PROVIDED MATERIAL →

________________

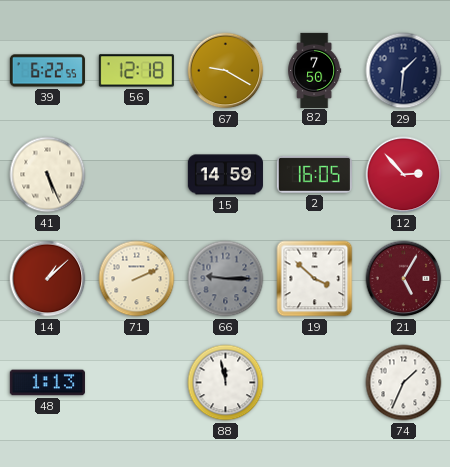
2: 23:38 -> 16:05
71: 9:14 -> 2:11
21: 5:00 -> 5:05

________________

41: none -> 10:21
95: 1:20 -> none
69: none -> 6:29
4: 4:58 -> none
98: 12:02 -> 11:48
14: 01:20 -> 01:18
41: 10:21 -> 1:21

________________

PROBLEM TO WORK ON → Duplicate the listing lines starting at the line that has "41: none -> 10:21" and ending after the line that has "41: 10:21 -> 1:21", keeping them identical.

ANSWER TO THIS PROBLEM →
41: none -> 10:21
95: 1:20 -> none
69: none -> 6:29
4: 4:58 -> none
98: 12:02 -> 11:48
14: 01:20 -> 01:18
41: 10:21 -> 1:21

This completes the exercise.